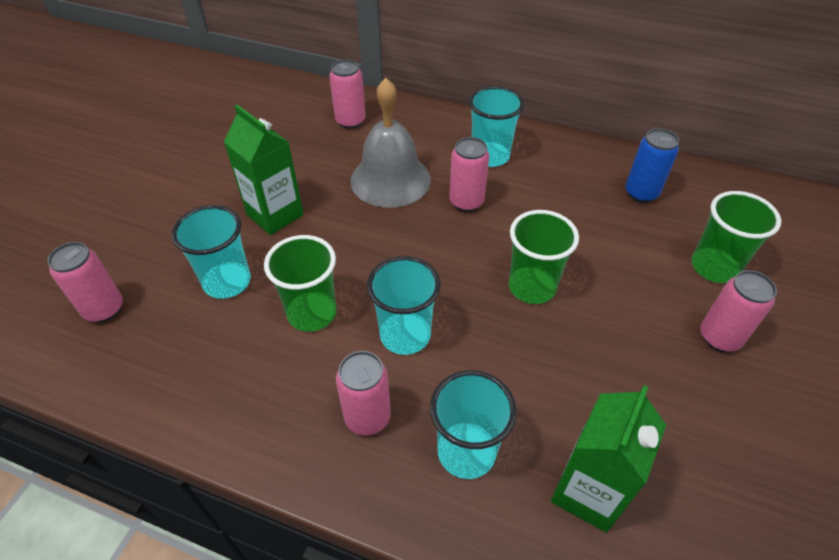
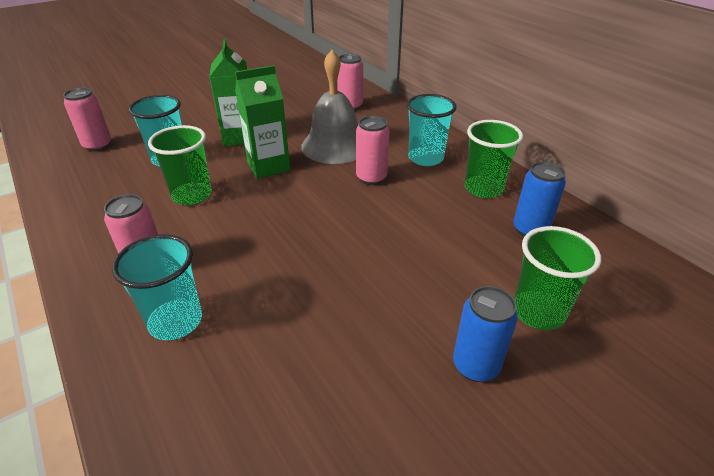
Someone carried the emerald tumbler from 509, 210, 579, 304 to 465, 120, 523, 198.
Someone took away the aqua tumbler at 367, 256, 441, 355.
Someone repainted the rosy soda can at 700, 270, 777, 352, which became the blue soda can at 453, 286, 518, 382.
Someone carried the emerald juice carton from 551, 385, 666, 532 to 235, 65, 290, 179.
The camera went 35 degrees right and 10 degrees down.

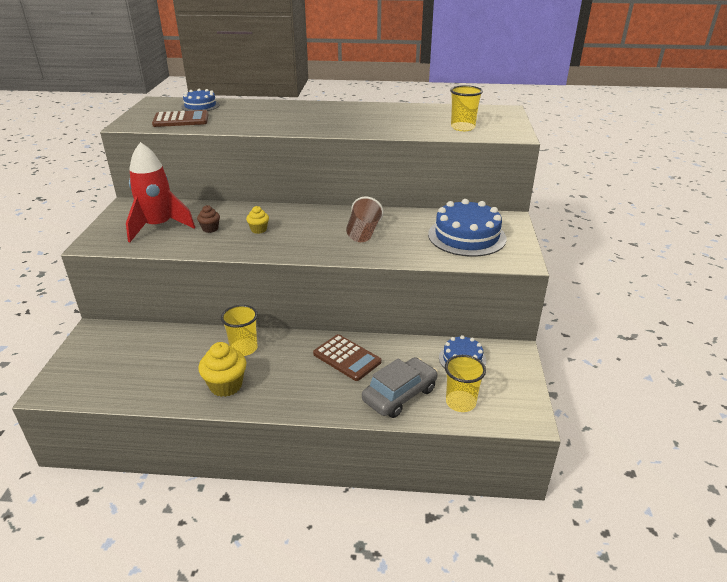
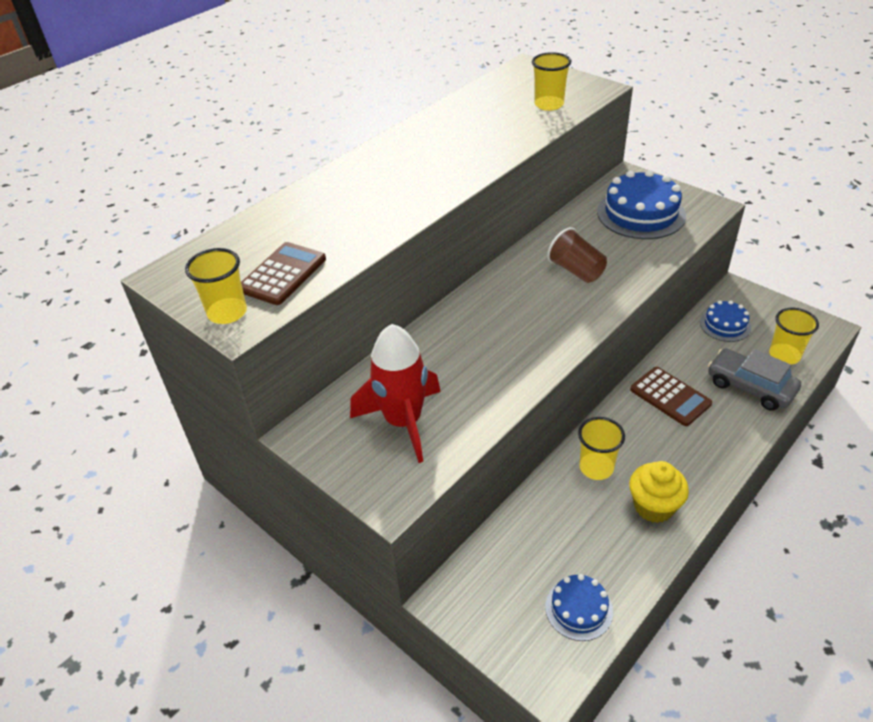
Someone carried the blue layer cake from 181, 89, 220, 111 to 545, 574, 613, 641.
Someone took away the russet cupcake at 197, 205, 220, 233.
Someone took away the yellow cupcake at 246, 206, 269, 234.
Someone rotated the russet pocket calculator at 313, 334, 381, 381 by 60 degrees clockwise.
Someone rotated the gray toy car at 362, 357, 438, 418 by 45 degrees counterclockwise.
Someone put down the yellow tumbler at 185, 248, 247, 324.
The camera went 50 degrees left and 10 degrees up.

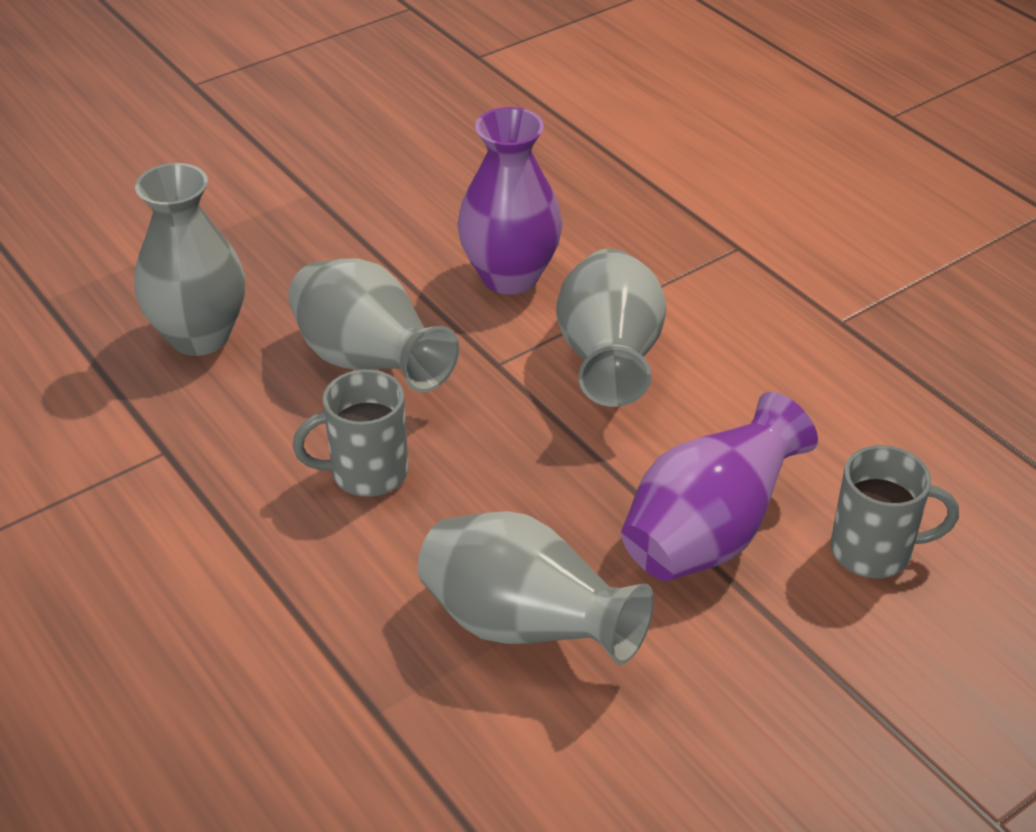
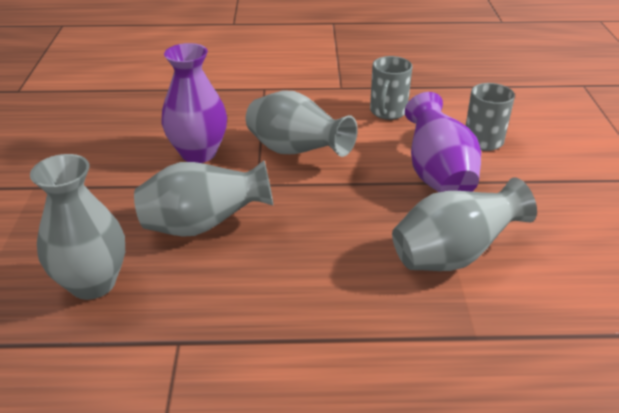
Someone carried the gray coffee mug from 293, 369, 408, 497 to 370, 56, 413, 120.
The camera went 55 degrees left and 5 degrees down.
+---+
Problem requirements: Would you reproduce the listing above exactly, without any of its images?

Expected answer:
Someone carried the emerald tumbler from 509, 210, 579, 304 to 465, 120, 523, 198.
Someone took away the aqua tumbler at 367, 256, 441, 355.
Someone repainted the rosy soda can at 700, 270, 777, 352, which became the blue soda can at 453, 286, 518, 382.
Someone carried the emerald juice carton from 551, 385, 666, 532 to 235, 65, 290, 179.
The camera went 35 degrees right and 10 degrees down.

Someone carried the blue layer cake from 181, 89, 220, 111 to 545, 574, 613, 641.
Someone took away the russet cupcake at 197, 205, 220, 233.
Someone took away the yellow cupcake at 246, 206, 269, 234.
Someone rotated the russet pocket calculator at 313, 334, 381, 381 by 60 degrees clockwise.
Someone rotated the gray toy car at 362, 357, 438, 418 by 45 degrees counterclockwise.
Someone put down the yellow tumbler at 185, 248, 247, 324.
The camera went 50 degrees left and 10 degrees up.

Someone carried the gray coffee mug from 293, 369, 408, 497 to 370, 56, 413, 120.
The camera went 55 degrees left and 5 degrees down.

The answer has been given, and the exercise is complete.